An exact reproduction of the listing, minus the pictures, is the required output.

──────────────────────────────

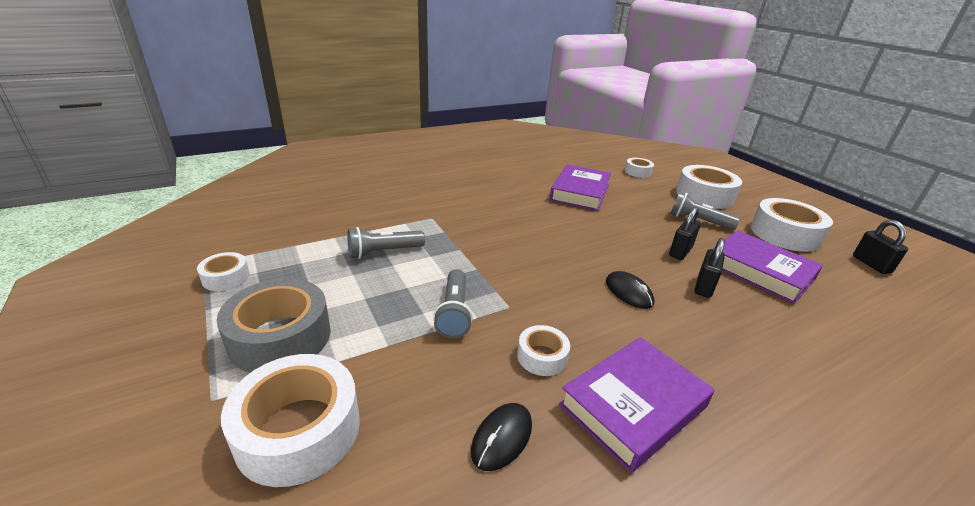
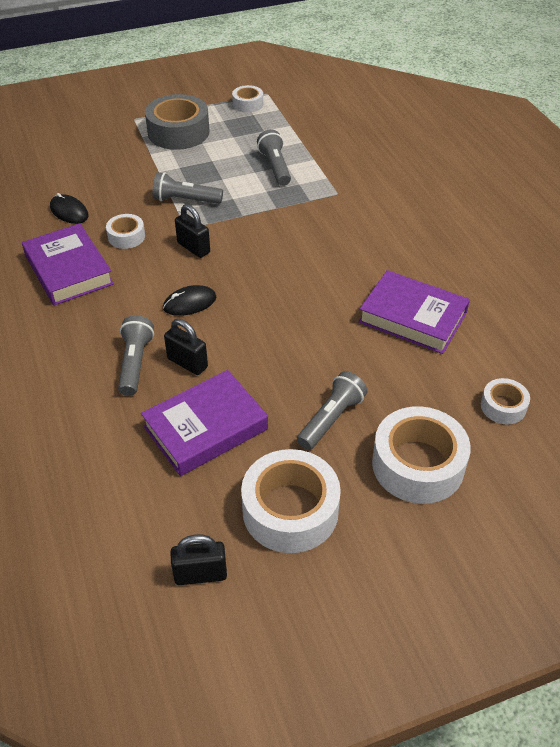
camera: 100 degrees right, 15 degrees up
(298, 430) = (103, 146): white tape -> none
(680, 251) = (256, 369): black padlock -> black padlock (193, 248)
(732, 319) = (135, 363): none -> grey flashlight

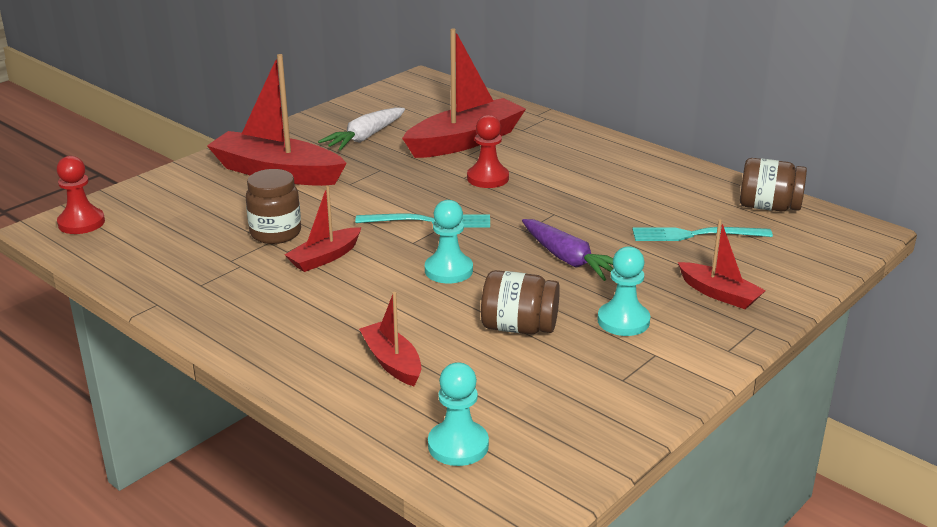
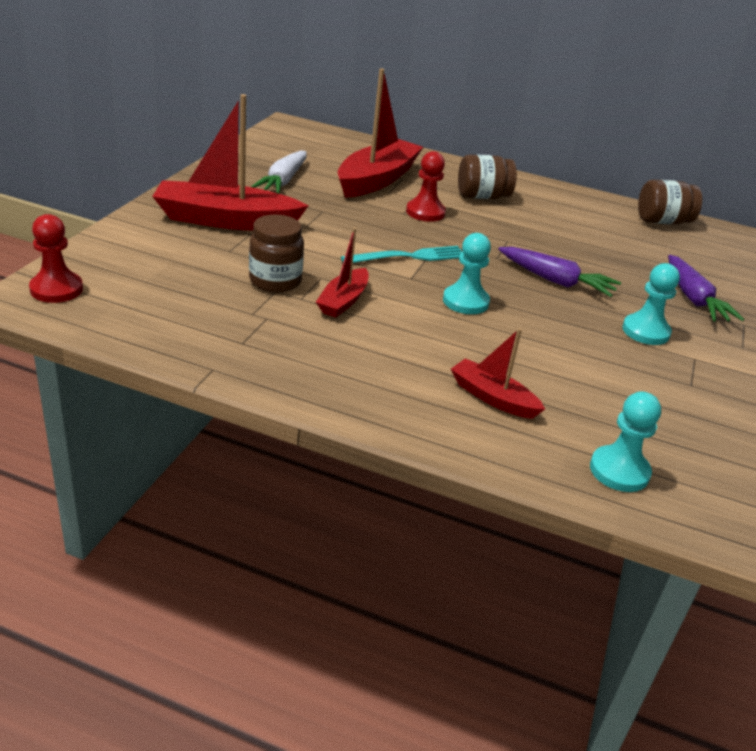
camera: 25 degrees left, 5 degrees up
(519, 327) = (570, 348): brown jar -> brown jar (482, 196)
(695, 235) = (632, 249): turquoise fork -> none
(719, 294) = (694, 299): red boat -> purple carrot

──────────────────────────────

→ Task answer:
camera: 100 degrees right, 15 degrees up
(298, 430) = (103, 146): white tape -> none
(680, 251) = (256, 369): black padlock -> black padlock (193, 248)
(732, 319) = (135, 363): none -> grey flashlight

camera: 25 degrees left, 5 degrees up
(519, 327) = (570, 348): brown jar -> brown jar (482, 196)
(695, 235) = (632, 249): turquoise fork -> none
(719, 294) = (694, 299): red boat -> purple carrot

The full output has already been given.